The problem: Below are the records; copy exactly the stretch from the line containing "none -> white brick K6 level 1" through the line containing "none -> cyan plate B5:B6 level 1", both ends included, and nothing else.

Source information:
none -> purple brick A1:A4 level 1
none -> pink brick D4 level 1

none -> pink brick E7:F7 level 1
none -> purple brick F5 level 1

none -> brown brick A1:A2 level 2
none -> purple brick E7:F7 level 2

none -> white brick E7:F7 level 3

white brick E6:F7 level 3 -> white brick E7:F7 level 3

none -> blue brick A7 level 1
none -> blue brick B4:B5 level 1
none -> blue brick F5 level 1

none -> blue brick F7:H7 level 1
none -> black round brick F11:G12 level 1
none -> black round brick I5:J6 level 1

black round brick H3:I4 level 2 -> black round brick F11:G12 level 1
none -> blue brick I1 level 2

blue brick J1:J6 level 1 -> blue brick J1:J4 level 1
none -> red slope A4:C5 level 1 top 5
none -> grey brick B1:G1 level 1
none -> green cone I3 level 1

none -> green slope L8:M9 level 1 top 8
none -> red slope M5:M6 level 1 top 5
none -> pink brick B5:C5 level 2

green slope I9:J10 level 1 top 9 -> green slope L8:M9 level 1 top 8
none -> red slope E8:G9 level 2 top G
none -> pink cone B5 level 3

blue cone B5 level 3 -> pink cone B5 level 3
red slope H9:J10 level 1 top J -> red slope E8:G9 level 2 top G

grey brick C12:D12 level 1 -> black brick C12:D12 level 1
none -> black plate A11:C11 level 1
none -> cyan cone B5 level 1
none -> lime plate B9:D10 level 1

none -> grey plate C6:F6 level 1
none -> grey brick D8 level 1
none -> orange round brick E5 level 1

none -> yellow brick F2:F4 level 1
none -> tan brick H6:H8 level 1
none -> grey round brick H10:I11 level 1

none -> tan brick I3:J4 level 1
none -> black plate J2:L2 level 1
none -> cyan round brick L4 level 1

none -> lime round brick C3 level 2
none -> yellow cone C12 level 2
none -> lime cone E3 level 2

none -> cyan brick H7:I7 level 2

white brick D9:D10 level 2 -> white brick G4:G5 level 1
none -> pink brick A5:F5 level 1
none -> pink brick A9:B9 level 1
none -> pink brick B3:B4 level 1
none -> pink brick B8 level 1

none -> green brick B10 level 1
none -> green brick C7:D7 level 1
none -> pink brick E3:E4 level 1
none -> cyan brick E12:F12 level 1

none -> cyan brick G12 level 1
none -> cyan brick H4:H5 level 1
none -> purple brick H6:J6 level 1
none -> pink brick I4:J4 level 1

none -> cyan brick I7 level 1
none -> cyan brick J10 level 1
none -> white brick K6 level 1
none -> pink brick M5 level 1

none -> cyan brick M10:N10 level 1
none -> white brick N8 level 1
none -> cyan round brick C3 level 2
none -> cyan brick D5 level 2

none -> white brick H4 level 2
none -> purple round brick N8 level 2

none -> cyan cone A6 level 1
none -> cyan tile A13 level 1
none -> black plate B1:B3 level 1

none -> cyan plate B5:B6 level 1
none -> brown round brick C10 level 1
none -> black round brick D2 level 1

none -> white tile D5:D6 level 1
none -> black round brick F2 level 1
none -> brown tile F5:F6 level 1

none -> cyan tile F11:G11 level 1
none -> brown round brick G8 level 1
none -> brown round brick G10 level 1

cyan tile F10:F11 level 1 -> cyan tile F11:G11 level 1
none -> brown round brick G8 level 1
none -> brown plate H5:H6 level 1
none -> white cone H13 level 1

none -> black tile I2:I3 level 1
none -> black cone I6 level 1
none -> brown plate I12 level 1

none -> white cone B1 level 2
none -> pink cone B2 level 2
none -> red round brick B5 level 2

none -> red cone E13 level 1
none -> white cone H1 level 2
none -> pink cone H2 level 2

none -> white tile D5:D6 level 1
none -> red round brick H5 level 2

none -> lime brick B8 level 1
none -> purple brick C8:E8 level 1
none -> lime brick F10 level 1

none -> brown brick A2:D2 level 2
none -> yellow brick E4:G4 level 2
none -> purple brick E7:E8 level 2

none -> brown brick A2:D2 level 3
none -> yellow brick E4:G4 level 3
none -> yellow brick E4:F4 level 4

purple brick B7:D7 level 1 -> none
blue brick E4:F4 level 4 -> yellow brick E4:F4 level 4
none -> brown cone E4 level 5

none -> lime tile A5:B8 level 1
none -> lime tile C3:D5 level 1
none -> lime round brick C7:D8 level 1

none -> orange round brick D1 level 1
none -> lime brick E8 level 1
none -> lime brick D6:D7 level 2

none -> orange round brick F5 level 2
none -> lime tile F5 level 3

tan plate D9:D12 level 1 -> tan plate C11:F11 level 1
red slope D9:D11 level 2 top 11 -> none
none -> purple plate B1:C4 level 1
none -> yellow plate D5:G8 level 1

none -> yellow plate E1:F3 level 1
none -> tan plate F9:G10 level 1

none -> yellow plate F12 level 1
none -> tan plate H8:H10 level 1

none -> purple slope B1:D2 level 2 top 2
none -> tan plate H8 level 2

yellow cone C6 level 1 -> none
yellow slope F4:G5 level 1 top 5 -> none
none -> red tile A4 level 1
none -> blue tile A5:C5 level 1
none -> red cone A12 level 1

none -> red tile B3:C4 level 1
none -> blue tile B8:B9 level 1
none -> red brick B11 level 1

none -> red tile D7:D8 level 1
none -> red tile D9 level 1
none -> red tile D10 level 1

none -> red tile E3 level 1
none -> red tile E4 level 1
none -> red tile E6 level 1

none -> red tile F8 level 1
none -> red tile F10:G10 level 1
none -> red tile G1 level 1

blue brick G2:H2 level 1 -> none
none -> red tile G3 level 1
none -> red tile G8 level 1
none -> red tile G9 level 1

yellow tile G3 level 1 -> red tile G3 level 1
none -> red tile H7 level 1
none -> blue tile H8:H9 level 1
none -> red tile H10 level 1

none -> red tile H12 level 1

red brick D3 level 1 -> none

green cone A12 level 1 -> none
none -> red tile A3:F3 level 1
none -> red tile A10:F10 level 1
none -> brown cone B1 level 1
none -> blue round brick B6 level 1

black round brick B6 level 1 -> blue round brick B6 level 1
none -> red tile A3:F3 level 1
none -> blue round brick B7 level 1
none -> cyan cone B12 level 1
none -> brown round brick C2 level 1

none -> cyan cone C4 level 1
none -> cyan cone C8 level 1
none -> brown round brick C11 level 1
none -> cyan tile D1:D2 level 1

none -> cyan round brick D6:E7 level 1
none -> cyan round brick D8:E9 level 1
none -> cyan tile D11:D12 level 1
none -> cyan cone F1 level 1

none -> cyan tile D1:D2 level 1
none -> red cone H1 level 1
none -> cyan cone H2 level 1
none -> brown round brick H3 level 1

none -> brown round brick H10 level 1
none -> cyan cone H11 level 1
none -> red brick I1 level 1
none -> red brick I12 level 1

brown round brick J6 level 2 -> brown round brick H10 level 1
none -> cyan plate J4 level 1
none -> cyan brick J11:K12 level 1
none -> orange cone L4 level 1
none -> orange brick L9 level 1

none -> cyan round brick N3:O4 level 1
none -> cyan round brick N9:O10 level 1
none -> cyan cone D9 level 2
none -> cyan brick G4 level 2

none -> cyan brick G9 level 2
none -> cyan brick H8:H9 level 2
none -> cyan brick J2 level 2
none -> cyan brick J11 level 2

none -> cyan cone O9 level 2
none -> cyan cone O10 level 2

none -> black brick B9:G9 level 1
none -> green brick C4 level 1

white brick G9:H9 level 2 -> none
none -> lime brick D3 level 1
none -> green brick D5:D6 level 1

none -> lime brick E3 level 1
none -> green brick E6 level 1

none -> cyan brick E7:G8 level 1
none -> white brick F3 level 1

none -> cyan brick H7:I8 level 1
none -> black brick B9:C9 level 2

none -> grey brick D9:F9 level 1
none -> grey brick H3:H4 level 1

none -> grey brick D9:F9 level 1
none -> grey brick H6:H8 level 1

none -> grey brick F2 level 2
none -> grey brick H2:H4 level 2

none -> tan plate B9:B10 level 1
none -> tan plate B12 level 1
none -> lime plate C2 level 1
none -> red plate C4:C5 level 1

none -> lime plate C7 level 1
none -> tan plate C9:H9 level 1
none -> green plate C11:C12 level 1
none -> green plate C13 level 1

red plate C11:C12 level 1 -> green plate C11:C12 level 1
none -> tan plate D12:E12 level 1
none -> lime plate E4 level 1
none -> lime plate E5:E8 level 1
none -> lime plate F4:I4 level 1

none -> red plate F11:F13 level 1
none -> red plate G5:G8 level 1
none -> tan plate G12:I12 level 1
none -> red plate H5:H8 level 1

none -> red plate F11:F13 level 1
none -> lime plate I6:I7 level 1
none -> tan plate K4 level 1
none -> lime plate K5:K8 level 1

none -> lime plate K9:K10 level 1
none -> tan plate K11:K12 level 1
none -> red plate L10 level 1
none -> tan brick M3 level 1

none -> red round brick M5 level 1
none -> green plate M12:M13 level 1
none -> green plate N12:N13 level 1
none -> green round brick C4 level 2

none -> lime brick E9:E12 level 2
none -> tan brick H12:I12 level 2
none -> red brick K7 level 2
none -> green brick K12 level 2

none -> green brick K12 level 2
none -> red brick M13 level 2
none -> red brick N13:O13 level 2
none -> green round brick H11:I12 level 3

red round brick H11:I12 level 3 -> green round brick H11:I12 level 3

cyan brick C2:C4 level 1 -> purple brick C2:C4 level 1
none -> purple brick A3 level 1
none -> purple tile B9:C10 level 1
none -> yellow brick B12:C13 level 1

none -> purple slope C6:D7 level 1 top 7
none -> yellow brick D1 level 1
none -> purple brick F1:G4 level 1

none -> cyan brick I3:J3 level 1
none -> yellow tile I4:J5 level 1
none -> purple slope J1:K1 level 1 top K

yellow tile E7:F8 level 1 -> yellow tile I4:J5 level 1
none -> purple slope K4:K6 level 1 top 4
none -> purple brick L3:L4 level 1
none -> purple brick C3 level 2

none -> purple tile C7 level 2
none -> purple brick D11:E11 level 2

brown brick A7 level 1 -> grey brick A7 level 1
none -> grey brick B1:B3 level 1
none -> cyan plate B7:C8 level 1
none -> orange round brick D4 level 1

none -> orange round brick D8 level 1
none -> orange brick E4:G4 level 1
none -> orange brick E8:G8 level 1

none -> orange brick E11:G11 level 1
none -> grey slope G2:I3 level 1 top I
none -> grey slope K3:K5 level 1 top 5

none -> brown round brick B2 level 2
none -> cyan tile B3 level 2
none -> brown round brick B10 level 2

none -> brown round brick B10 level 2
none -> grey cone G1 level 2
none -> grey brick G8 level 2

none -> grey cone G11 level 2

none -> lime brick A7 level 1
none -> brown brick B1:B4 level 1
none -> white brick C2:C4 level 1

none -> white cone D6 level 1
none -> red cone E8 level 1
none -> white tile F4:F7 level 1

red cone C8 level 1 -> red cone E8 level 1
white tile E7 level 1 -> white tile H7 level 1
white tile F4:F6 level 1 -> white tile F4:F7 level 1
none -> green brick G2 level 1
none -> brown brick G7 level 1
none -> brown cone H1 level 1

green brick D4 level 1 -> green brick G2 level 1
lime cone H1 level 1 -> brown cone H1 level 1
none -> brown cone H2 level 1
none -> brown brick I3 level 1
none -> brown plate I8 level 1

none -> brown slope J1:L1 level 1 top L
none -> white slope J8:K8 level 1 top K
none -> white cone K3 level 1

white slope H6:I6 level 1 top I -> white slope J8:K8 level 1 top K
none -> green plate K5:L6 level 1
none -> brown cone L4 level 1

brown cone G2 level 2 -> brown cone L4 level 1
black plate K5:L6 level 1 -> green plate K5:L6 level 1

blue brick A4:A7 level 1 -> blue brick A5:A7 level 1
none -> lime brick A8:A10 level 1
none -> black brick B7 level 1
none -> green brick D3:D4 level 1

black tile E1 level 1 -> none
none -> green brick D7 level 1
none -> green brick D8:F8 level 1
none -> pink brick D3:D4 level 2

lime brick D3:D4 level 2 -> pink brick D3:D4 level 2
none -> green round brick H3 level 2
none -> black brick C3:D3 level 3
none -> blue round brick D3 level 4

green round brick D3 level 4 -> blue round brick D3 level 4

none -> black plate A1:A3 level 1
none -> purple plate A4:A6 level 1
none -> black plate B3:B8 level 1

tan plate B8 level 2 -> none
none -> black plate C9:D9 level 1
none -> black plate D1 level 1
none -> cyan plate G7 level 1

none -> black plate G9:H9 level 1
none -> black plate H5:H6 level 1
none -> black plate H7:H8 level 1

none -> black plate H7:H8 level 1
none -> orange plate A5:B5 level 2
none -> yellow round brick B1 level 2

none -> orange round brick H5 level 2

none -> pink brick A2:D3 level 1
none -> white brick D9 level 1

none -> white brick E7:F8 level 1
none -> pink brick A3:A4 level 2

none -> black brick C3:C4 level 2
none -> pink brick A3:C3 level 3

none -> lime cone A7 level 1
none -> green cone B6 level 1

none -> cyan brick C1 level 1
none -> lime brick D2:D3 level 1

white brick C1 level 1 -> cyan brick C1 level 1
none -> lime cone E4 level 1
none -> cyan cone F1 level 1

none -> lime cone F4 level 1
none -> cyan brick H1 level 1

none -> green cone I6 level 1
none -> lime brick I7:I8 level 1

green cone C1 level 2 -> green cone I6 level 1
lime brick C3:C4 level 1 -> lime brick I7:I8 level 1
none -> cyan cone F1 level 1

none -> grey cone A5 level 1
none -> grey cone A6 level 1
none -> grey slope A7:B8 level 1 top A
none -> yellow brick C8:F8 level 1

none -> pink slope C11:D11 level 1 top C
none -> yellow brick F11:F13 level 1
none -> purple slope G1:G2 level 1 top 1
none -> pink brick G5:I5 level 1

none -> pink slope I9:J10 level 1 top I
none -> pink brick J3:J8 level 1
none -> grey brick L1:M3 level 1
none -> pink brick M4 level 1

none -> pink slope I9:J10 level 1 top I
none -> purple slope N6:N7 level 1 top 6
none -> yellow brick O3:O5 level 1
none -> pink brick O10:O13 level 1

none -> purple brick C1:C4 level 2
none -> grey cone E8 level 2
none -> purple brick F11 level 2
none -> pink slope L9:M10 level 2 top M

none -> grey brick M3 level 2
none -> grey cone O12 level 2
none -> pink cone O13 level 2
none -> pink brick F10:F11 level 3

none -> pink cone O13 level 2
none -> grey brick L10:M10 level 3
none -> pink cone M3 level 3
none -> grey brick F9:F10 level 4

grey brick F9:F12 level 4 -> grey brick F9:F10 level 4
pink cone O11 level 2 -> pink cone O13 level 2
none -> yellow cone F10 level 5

Task result:
none -> white brick K6 level 1
none -> pink brick M5 level 1

none -> cyan brick M10:N10 level 1
none -> white brick N8 level 1
none -> cyan round brick C3 level 2
none -> cyan brick D5 level 2

none -> white brick H4 level 2
none -> purple round brick N8 level 2

none -> cyan cone A6 level 1
none -> cyan tile A13 level 1
none -> black plate B1:B3 level 1

none -> cyan plate B5:B6 level 1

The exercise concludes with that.